(TASK INSTRUCTIONS):
From the entries below, work out the number of lines that hold the word "none", and give that number alone.

Saved entries:
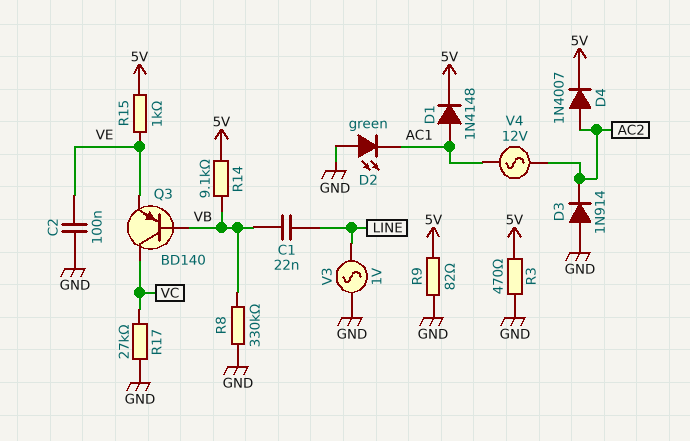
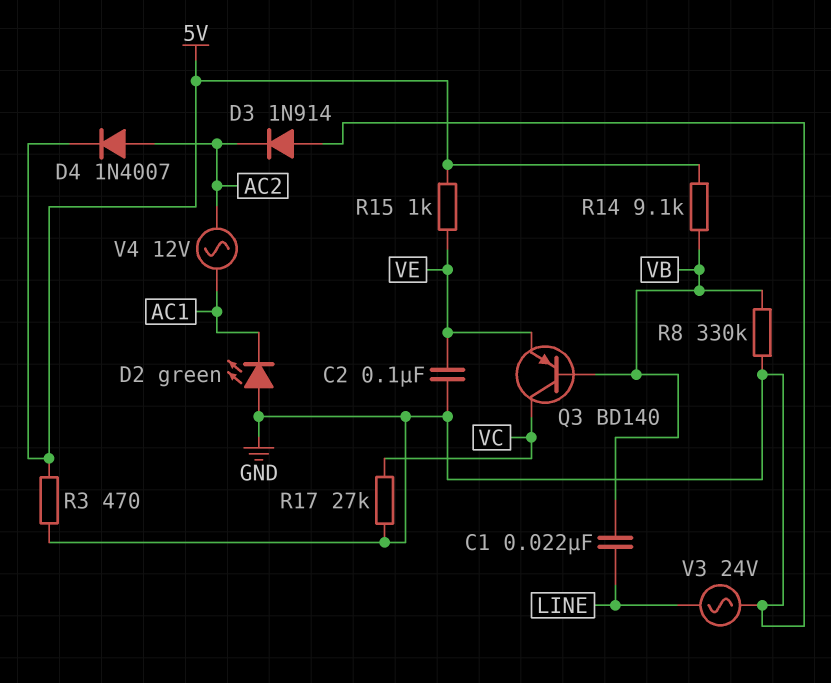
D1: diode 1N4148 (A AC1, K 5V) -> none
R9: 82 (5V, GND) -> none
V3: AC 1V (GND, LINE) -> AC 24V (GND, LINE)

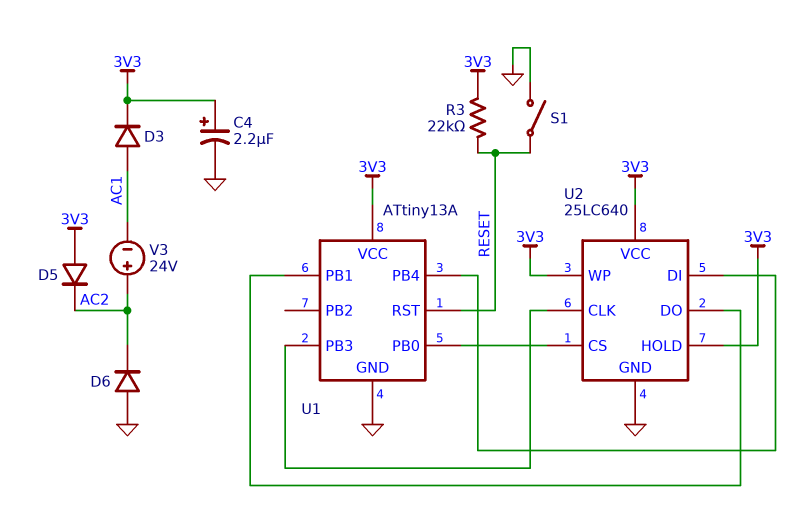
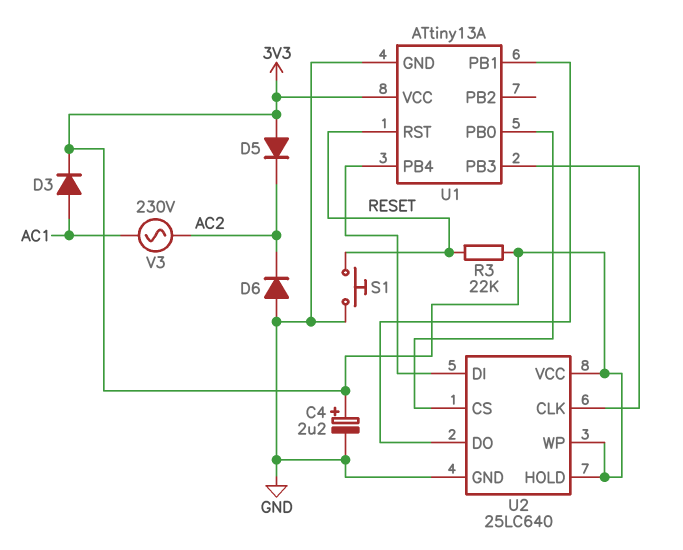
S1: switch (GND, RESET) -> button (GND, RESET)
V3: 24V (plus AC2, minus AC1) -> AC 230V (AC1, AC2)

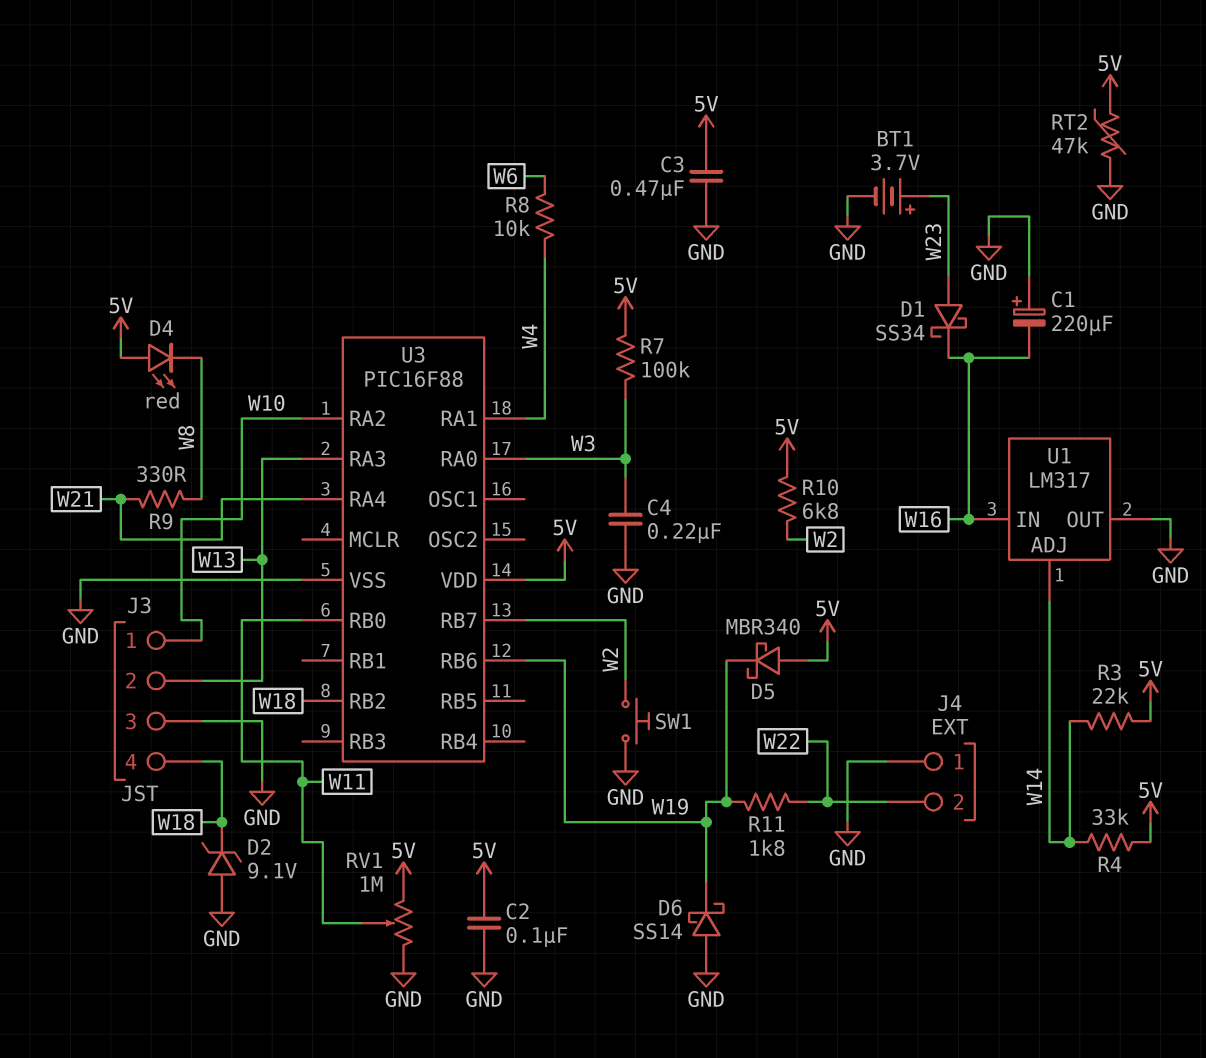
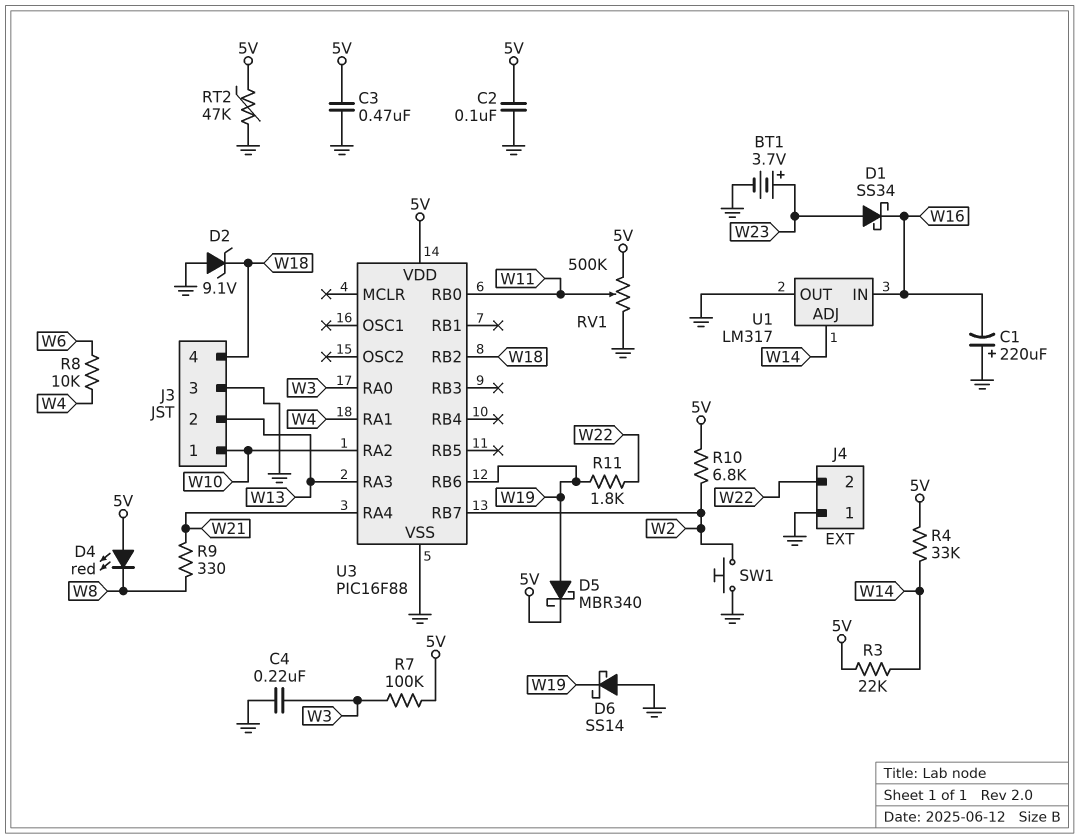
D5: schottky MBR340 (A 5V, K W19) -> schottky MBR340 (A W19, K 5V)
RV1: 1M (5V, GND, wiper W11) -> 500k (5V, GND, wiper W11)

(ANSWER TO THE PROBLEM):
2